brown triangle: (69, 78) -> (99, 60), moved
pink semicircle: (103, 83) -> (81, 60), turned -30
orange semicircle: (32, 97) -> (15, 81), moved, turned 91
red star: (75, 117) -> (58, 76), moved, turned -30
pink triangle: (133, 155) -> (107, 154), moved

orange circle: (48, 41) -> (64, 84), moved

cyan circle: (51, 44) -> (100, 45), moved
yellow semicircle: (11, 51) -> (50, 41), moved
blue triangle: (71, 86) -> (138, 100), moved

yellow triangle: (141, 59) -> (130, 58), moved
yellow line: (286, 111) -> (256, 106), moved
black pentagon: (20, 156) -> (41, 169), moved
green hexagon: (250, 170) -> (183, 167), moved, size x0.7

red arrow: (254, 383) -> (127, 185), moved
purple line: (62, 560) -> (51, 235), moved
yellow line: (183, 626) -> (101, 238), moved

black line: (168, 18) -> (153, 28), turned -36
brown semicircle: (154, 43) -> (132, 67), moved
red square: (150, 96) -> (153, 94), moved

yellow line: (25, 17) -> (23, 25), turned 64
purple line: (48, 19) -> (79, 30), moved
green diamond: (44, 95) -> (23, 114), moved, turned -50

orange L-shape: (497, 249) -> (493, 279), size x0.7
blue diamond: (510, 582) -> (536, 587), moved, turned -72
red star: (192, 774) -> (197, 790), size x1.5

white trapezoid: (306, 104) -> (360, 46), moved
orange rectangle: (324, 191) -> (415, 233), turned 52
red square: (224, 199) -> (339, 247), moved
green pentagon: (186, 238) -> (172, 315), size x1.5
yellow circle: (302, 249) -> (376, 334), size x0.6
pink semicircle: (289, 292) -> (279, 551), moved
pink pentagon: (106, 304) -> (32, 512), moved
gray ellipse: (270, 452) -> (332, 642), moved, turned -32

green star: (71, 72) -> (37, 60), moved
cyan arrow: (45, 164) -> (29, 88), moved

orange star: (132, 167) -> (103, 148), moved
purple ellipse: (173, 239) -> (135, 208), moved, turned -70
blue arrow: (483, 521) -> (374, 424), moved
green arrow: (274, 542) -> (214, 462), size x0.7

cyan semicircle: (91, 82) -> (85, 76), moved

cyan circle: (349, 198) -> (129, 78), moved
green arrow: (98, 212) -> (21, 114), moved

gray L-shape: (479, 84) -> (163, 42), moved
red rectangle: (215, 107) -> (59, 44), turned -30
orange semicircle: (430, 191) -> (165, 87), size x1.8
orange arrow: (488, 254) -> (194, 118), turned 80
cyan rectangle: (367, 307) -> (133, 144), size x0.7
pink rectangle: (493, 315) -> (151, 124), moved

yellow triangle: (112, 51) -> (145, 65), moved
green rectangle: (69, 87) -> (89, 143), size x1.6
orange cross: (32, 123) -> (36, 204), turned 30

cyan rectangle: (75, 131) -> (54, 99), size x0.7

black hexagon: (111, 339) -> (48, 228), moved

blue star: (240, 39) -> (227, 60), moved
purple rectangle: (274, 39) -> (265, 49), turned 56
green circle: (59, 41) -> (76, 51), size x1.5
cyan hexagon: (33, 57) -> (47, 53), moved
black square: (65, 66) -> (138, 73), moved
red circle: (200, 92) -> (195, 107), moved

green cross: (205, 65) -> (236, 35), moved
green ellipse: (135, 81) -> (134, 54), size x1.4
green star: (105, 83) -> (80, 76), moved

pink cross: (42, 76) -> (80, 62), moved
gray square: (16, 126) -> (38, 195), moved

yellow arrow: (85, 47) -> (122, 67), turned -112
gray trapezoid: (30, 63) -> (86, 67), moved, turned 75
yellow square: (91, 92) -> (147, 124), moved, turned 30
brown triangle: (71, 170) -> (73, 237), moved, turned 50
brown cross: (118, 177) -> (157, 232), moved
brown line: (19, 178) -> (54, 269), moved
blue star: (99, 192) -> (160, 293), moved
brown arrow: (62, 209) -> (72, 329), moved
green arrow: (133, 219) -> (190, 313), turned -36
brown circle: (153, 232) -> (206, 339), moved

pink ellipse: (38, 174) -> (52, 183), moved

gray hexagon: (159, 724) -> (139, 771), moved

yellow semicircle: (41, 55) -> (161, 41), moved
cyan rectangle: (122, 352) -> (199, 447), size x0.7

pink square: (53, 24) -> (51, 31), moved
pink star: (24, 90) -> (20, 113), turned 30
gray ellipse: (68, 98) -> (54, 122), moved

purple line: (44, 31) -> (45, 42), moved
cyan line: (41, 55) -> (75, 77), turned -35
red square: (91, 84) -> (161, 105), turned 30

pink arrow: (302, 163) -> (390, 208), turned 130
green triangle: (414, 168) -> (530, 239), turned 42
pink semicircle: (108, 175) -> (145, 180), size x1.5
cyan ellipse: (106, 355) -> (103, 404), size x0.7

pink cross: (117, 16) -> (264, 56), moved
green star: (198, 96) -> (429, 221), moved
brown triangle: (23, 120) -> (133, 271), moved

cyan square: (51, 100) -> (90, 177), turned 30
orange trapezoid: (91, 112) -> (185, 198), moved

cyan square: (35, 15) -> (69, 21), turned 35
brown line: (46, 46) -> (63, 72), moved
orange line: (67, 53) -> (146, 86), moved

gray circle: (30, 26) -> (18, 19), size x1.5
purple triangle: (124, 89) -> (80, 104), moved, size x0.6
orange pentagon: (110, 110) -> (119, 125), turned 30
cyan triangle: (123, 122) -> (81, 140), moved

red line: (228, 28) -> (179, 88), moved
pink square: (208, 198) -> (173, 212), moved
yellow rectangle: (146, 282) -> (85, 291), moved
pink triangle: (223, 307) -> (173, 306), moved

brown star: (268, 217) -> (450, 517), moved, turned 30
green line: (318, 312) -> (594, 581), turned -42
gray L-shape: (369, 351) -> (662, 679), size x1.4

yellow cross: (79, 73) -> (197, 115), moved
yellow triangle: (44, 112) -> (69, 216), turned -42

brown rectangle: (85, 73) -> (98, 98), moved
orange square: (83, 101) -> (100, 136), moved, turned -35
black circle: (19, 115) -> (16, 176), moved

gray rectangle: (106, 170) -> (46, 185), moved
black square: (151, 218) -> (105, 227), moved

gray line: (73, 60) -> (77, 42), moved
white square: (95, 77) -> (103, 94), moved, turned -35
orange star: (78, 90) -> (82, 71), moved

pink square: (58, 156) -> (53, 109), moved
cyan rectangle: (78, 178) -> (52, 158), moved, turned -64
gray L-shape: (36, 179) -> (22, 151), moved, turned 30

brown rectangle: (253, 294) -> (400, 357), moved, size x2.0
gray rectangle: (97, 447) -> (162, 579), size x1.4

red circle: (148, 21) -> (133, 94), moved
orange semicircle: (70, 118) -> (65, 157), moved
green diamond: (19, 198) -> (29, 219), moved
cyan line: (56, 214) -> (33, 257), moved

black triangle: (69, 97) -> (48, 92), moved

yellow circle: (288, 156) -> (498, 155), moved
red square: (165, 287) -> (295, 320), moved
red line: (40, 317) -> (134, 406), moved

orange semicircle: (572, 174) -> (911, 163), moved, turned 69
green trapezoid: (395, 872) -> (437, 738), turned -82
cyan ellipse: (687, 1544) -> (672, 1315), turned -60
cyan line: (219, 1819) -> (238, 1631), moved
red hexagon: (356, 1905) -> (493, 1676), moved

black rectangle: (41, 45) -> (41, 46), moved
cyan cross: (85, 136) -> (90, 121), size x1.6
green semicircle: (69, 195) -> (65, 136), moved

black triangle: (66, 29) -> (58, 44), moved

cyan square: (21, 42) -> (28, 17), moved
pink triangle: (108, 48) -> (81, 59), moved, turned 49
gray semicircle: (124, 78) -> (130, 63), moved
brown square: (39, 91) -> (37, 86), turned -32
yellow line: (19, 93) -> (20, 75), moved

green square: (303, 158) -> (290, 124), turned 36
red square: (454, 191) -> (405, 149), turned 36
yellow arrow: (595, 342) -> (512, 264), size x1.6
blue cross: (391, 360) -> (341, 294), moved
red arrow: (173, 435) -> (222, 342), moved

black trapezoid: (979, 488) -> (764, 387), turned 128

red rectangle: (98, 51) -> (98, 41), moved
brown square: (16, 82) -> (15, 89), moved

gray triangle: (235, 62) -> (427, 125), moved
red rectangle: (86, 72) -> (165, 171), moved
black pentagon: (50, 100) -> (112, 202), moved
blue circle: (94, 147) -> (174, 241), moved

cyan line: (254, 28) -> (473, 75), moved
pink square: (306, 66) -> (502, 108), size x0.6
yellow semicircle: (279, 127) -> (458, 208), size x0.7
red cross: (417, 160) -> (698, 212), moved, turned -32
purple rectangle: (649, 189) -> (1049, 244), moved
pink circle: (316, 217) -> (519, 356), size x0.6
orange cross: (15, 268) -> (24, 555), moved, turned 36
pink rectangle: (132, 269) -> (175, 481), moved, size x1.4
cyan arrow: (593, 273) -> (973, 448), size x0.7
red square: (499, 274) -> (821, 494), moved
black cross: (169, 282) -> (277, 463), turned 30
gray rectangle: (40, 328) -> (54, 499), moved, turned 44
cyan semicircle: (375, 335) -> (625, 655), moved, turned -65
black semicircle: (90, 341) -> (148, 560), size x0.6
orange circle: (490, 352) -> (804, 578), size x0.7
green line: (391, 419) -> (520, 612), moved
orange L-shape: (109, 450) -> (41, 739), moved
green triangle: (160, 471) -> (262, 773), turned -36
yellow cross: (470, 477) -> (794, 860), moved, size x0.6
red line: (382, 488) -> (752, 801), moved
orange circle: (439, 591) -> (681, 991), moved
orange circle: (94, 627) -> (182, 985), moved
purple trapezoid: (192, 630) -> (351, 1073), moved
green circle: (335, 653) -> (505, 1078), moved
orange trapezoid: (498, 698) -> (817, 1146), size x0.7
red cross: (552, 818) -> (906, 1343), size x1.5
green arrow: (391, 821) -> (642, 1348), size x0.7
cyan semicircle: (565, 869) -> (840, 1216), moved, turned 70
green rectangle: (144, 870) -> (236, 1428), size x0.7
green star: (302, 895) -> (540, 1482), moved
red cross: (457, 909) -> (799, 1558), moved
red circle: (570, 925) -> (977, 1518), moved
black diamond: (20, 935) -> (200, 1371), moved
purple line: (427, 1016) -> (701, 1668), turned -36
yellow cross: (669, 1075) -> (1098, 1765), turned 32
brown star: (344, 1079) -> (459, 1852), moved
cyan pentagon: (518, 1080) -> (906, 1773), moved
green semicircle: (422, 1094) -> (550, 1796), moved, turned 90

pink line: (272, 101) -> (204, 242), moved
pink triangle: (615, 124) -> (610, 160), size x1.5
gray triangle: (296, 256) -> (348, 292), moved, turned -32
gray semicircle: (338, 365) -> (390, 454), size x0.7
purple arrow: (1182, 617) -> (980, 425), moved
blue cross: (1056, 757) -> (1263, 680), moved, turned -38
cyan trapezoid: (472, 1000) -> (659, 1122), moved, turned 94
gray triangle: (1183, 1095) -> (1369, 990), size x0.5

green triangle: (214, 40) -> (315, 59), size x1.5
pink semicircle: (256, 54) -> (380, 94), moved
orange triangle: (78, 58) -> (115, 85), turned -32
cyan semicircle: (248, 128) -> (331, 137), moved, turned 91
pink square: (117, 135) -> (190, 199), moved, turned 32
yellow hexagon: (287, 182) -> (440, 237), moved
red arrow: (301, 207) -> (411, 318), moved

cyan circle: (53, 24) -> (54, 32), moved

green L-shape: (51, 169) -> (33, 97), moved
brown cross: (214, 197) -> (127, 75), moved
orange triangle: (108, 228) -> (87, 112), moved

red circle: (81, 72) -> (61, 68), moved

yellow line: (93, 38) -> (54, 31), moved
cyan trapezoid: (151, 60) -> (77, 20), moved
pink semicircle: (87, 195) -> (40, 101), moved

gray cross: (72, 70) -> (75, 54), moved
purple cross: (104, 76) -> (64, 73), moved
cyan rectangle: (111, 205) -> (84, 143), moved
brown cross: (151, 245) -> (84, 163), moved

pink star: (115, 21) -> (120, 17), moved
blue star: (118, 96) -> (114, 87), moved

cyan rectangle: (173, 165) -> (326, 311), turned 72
::::::::
* **The problem**:
Begin at the line that has "pink triangle: (133, 155)" in the entries above; stop after the line that has "black pentagon: (20, 156) -> (41, 169), moved". Transcribe exactly those lines and no others.

* **Result**:
pink triangle: (133, 155) -> (107, 154), moved

orange circle: (48, 41) -> (64, 84), moved

cyan circle: (51, 44) -> (100, 45), moved
yellow semicircle: (11, 51) -> (50, 41), moved
blue triangle: (71, 86) -> (138, 100), moved

yellow triangle: (141, 59) -> (130, 58), moved
yellow line: (286, 111) -> (256, 106), moved
black pentagon: (20, 156) -> (41, 169), moved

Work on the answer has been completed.